### Your goal
What you submit must be an exact copy of the listing below, with no images in it.
=-=-=
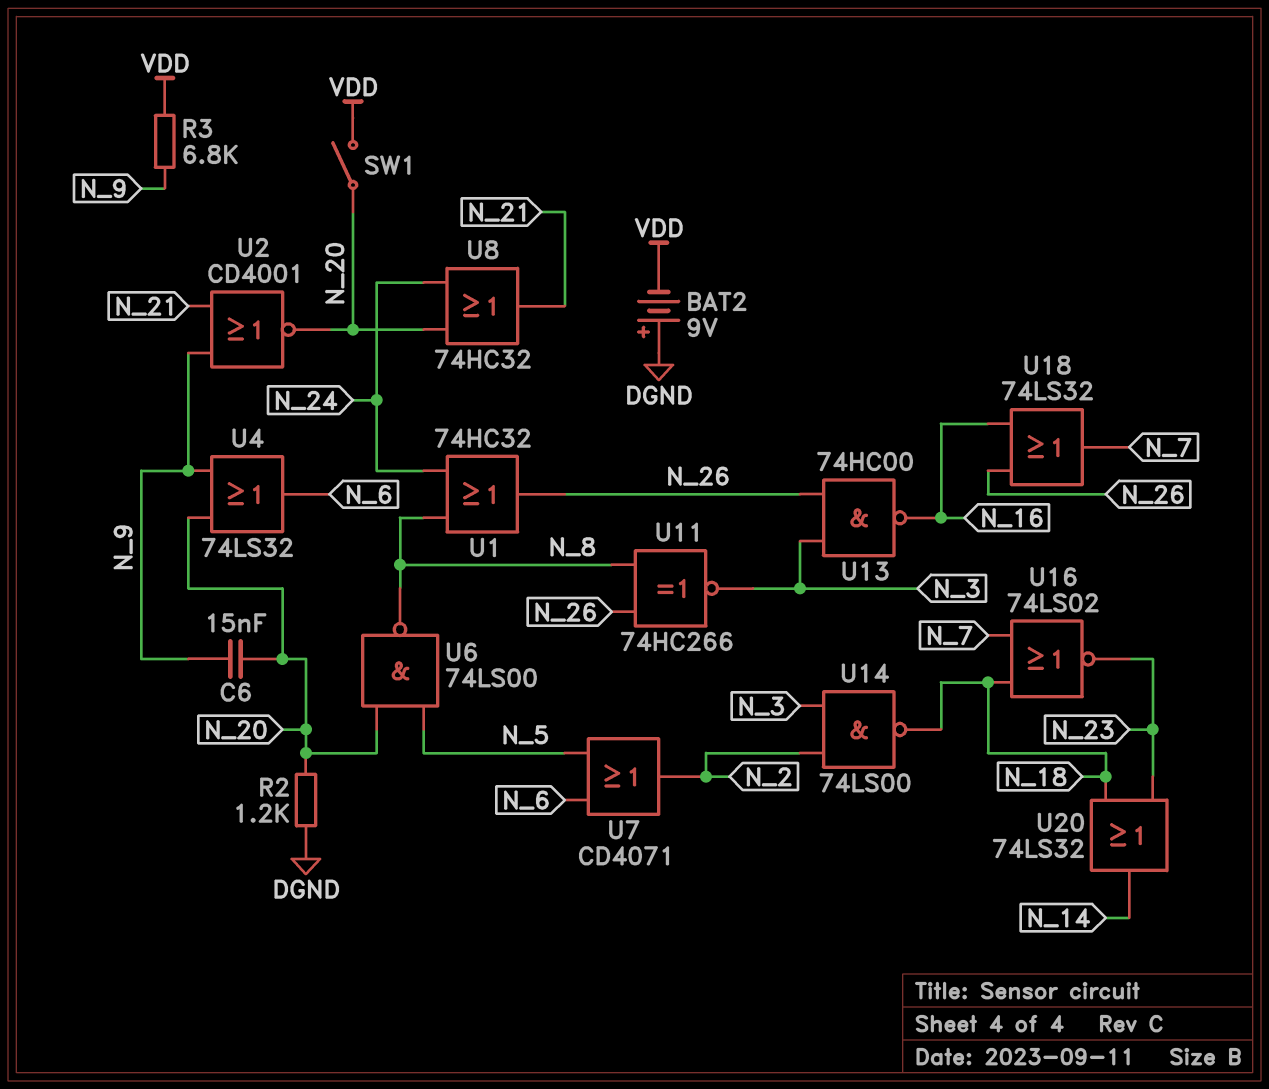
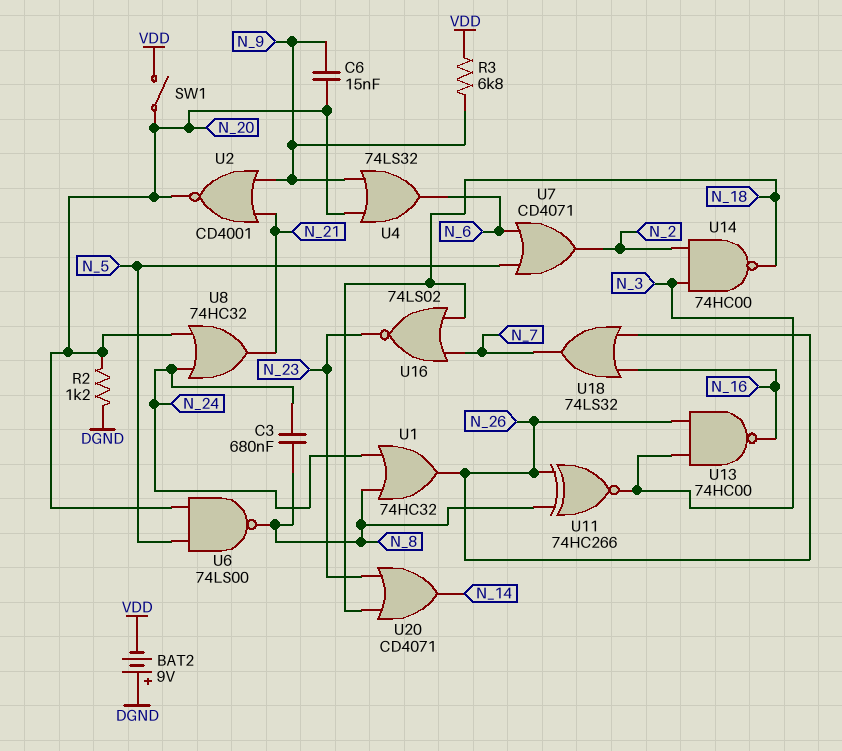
C3: none -> 680nF (N_8, N_24)
U14: NAND 74LS00 (in N_2, in N_3, out N_18) -> NAND 74HC00 (in N_2, in N_3, out N_18)
U20: OR 74LS32 (in N_18, in N_23, out N_14) -> OR CD4071 (in N_18, in N_23, out N_14)

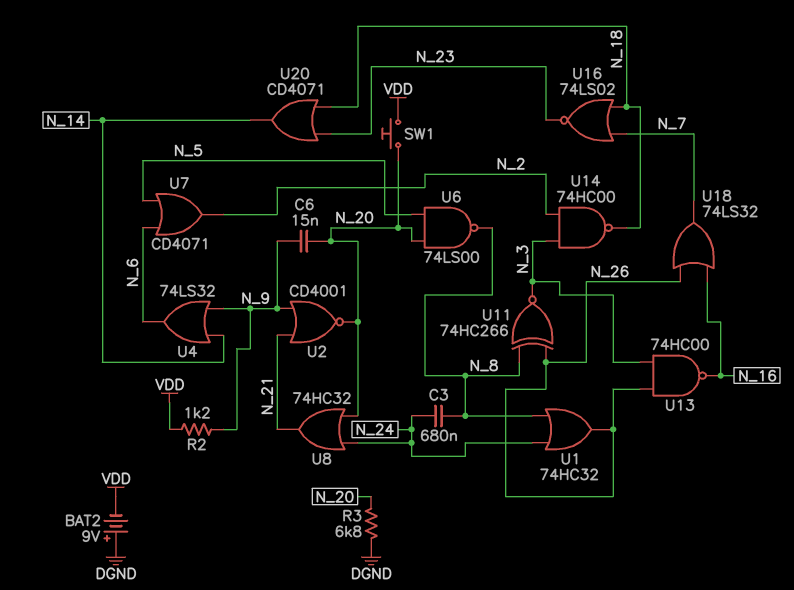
R2: 1.2k (DGND, N_20) -> 1.2k (N_9, VDD)
R3: 6.8k (N_9, VDD) -> 6.8k (DGND, N_20)
SW1: switch (N_20, VDD) -> button (N_20, VDD)
U4: OR 74LS32 (in N_9, in N_20, out N_6) -> OR 74LS32 (in N_9, in N_14, out N_6)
=-=-=
### Solution to this problem
C3: none -> 680nF (N_8, N_24)
U14: NAND 74LS00 (in N_2, in N_3, out N_18) -> NAND 74HC00 (in N_2, in N_3, out N_18)
U20: OR 74LS32 (in N_18, in N_23, out N_14) -> OR CD4071 (in N_18, in N_23, out N_14)

R2: 1.2k (DGND, N_20) -> 1.2k (N_9, VDD)
R3: 6.8k (N_9, VDD) -> 6.8k (DGND, N_20)
SW1: switch (N_20, VDD) -> button (N_20, VDD)
U4: OR 74LS32 (in N_9, in N_20, out N_6) -> OR 74LS32 (in N_9, in N_14, out N_6)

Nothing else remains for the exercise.